WORK TO BE COMPLETED »
Print the line that contains "orange wallet: [421,293,485,344]" and every line that follows it in the data below, ending with the final line; include nothing else.

Quantity change records »
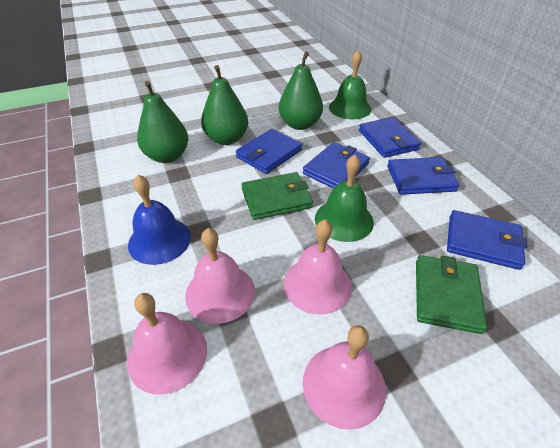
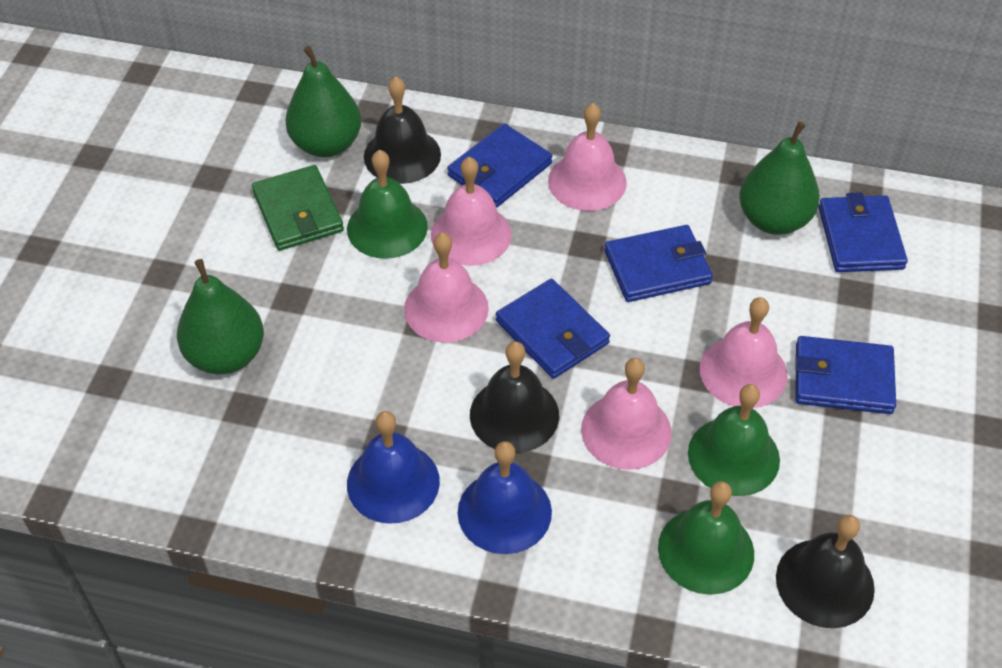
black bell: none = 0 -> [364,76,441,184] [470,341,559,453] [776,515,875,628] = 3
blue bell: [128,175,191,265] = 1 -> [347,411,440,524] [458,441,552,554] = 2
green bell: [315,155,374,242] [329,50,371,119] = 2 -> [347,150,428,259] [658,481,754,595] [688,384,780,496] = 3
green wallet: [241,172,313,220] [416,255,487,334] = 2 -> [252,165,344,251] = 1
pink bell: [127,293,207,395] [185,228,255,324] [284,220,352,314] [303,326,386,430] = 4 -> [404,232,489,343] [431,157,512,266] [548,103,627,211] [581,358,672,470] [700,297,788,408] = 5

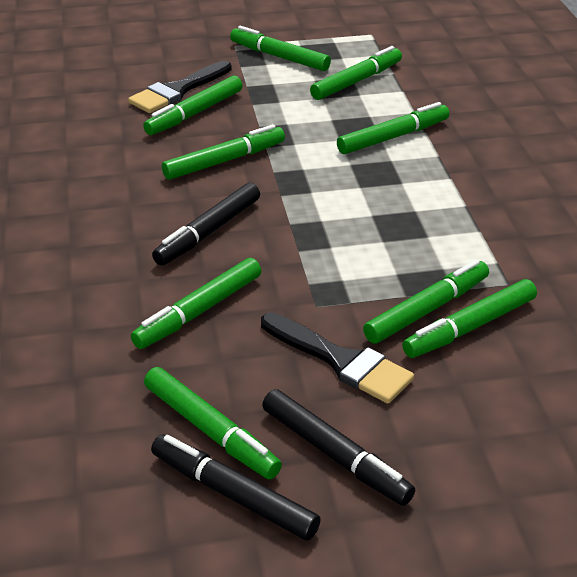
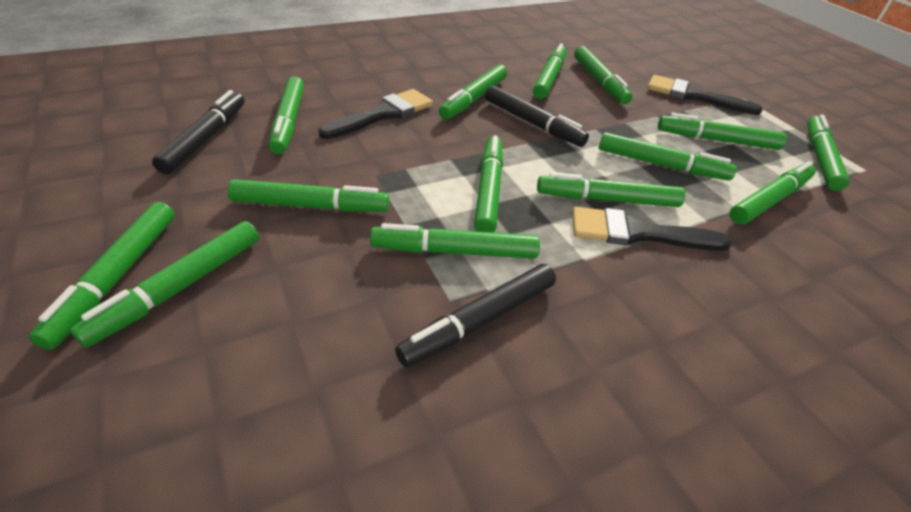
black brush: [128,61,232,113] [261,313,414,404] = 2 -> [318,89,433,139] [572,207,733,251] [648,75,763,115] = 3
green marker: [131,258,261,349] [143,76,242,135] [144,367,282,479] [162,124,285,180] [230,26,331,71] [310,46,402,100] [337,102,449,154] [363,259,489,343] [402,279,537,358] = 9 -> [29,202,174,350] [70,221,259,348] [228,179,389,212] [269,76,304,154] [370,223,540,259] [439,65,507,120] [474,135,503,232] [533,43,566,99] [537,172,685,207] [574,46,632,104] [599,132,737,181] [658,112,787,150] [729,161,816,224] [807,114,850,191] = 14

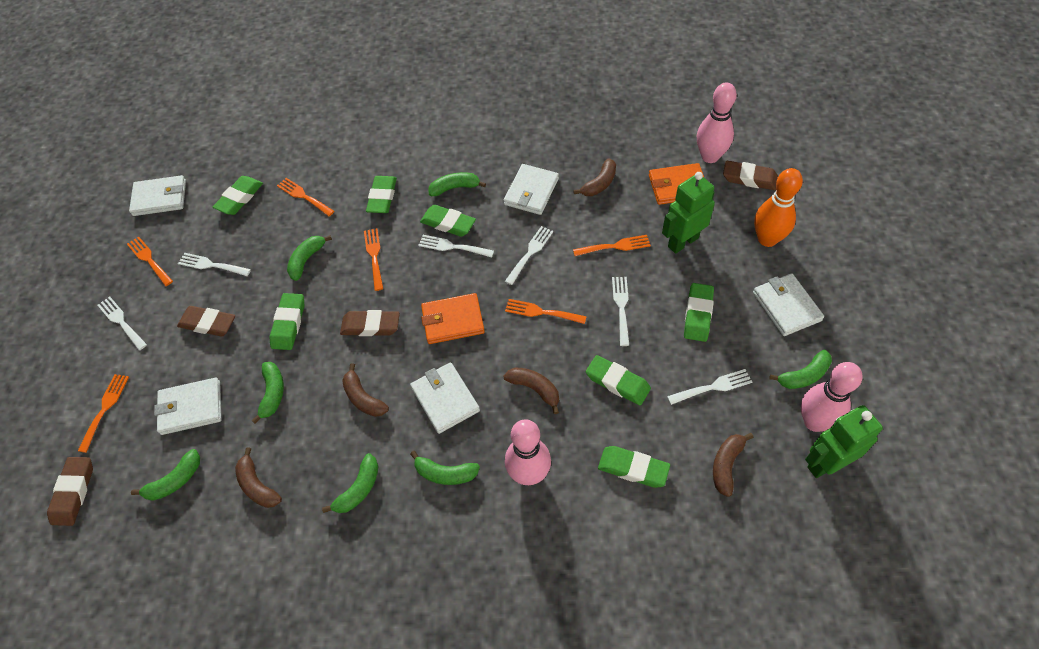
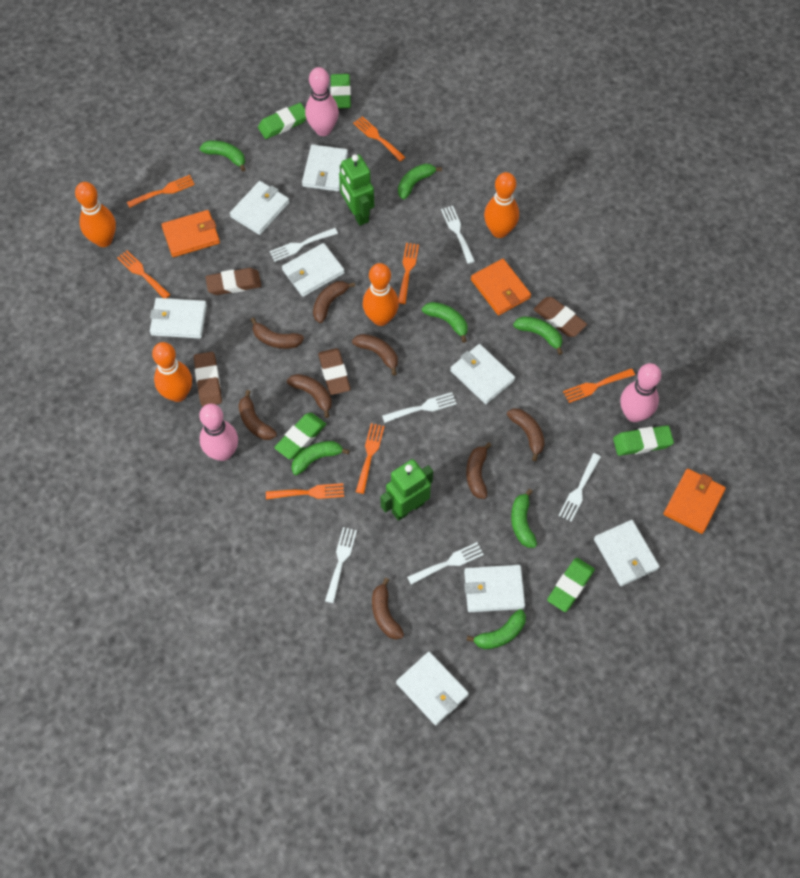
brown banana: [235,448,282,508] [342,363,389,417] [503,368,559,414] [573,158,616,196] [713,433,754,497] = 5 -> [238,390,277,440] [251,318,304,349] [287,374,332,418] [313,281,355,323] [352,334,398,375] [372,578,404,640] [466,442,492,499] [507,408,544,461] = 8
green eraser: [213,176,263,215] [269,293,305,350] [366,176,397,213] [420,205,476,237] [586,355,651,405] [598,446,670,488] [684,283,714,342] = 7 -> [258,103,306,139] [274,413,326,459] [330,74,351,109] [547,558,595,612] [613,425,674,456] = 5
orange bowling pin: [754,168,803,247] = 1 -> [75,182,116,247] [152,342,192,402] [363,263,399,326] [484,172,519,238] = 4
orange fork: [78,374,129,453] [127,236,173,286] [277,178,334,216] [364,228,383,291] [505,299,587,324] [573,235,651,256] = 6 -> [117,250,171,298] [127,175,195,208] [266,483,344,500] [353,116,405,162] [356,423,385,494] [398,243,419,304] [563,368,635,403] = 7
orange wallet: [421,293,485,344] [649,163,704,205] = 2 -> [161,210,220,257] [471,259,531,315] [664,469,726,534] = 3
white wallet: [129,175,186,216] [154,378,221,435] [410,362,480,434] [504,164,559,215] [753,273,824,336] = 5 -> [150,298,207,339] [230,181,289,235] [282,243,345,297] [302,144,348,192] [396,652,469,725] [450,344,515,404] [464,565,525,612] [594,520,660,586] = 8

WRITTEN ANSWER »
orange wallet: [421,293,485,344] [649,163,704,205] = 2 -> [161,210,220,257] [471,259,531,315] [664,469,726,534] = 3
white wallet: [129,175,186,216] [154,378,221,435] [410,362,480,434] [504,164,559,215] [753,273,824,336] = 5 -> [150,298,207,339] [230,181,289,235] [282,243,345,297] [302,144,348,192] [396,652,469,725] [450,344,515,404] [464,565,525,612] [594,520,660,586] = 8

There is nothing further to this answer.